Task item »
Below are records that should be duplicated exactly, with no image retained.

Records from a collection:

----

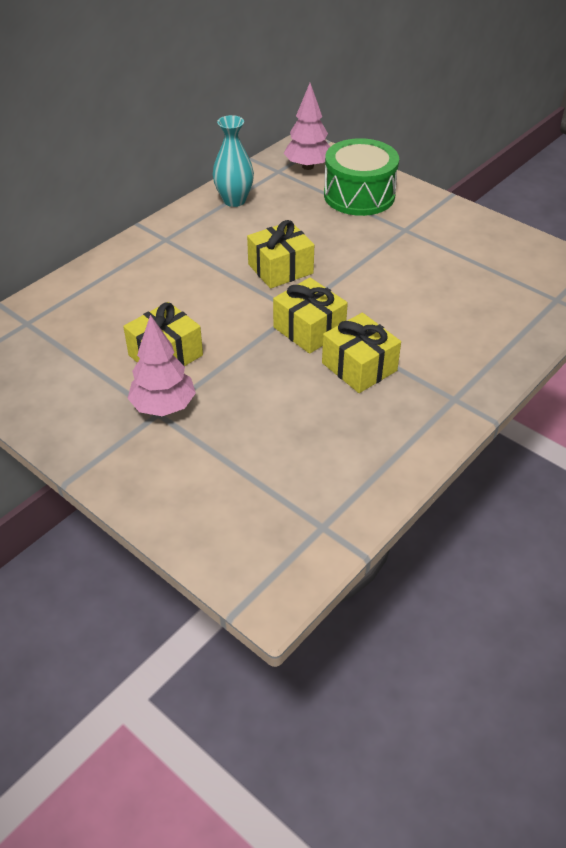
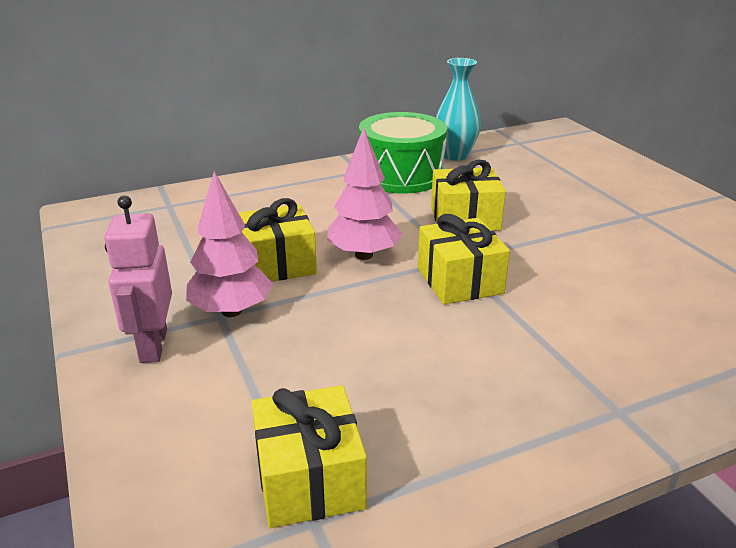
camera: 25 degrees right, 15 degrees down
(129, 453) = (152, 346): none -> pink robot
(308, 166) = (554, 144): pink tree -> pink tree (364, 255)
(359, 195) = (600, 176): green drum -> green drum (401, 175)
(359, 367) = (499, 335): yellow gift -> yellow gift (309, 478)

----

Answer box »
camera: 25 degrees right, 15 degrees down
(129, 453) = (152, 346): none -> pink robot
(308, 166) = (554, 144): pink tree -> pink tree (364, 255)
(359, 195) = (600, 176): green drum -> green drum (401, 175)
(359, 367) = (499, 335): yellow gift -> yellow gift (309, 478)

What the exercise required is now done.